* _Work request_:
The required lines are those that contain "bulb"; pull them out of the data and copy them.
----------------
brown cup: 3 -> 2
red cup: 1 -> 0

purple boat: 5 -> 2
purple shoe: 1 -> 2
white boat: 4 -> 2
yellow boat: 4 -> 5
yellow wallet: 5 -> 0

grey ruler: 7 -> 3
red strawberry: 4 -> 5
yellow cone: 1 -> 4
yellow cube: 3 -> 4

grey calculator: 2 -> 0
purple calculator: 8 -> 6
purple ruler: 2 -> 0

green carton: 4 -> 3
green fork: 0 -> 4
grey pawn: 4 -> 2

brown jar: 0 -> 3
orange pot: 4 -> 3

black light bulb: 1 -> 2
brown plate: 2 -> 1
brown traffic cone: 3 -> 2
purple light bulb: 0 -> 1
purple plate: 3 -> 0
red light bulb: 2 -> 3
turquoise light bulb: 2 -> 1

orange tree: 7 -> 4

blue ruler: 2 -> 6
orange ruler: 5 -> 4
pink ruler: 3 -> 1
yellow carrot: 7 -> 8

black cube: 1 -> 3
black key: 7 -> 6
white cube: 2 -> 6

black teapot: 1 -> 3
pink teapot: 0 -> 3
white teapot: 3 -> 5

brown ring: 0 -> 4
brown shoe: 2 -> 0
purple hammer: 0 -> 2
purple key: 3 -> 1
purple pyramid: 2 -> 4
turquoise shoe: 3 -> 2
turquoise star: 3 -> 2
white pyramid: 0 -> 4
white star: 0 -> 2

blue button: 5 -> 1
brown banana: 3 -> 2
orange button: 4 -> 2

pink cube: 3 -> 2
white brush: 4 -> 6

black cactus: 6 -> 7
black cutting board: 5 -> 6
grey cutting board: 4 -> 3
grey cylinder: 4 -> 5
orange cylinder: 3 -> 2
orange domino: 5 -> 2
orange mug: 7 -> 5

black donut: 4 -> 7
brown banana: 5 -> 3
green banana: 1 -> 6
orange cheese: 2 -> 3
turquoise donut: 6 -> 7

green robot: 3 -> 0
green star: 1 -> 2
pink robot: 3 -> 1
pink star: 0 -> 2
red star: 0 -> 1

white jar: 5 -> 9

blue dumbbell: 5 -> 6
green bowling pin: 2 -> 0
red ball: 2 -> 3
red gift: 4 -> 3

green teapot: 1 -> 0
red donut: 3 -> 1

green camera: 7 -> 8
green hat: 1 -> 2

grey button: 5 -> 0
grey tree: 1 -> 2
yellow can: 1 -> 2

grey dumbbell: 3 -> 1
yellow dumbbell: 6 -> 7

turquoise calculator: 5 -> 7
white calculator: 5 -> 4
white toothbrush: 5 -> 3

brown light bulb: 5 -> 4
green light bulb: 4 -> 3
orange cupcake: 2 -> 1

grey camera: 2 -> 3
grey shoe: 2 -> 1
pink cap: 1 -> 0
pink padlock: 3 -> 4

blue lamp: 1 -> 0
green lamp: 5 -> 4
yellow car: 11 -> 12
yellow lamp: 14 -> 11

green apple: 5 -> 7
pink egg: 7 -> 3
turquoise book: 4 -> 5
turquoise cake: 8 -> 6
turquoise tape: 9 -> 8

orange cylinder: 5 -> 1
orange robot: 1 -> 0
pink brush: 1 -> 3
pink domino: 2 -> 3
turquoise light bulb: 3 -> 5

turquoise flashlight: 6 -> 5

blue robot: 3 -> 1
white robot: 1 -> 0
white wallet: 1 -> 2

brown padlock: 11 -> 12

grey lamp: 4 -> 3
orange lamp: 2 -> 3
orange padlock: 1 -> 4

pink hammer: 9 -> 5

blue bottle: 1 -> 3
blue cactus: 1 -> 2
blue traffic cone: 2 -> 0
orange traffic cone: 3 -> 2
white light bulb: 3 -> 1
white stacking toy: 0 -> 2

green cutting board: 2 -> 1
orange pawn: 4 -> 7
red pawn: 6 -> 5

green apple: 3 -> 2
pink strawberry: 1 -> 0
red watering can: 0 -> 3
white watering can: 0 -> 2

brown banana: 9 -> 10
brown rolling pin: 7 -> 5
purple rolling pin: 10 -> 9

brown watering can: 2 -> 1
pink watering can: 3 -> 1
----------------
* _Response to the task_:
black light bulb: 1 -> 2
purple light bulb: 0 -> 1
red light bulb: 2 -> 3
turquoise light bulb: 2 -> 1
brown light bulb: 5 -> 4
green light bulb: 4 -> 3
turquoise light bulb: 3 -> 5
white light bulb: 3 -> 1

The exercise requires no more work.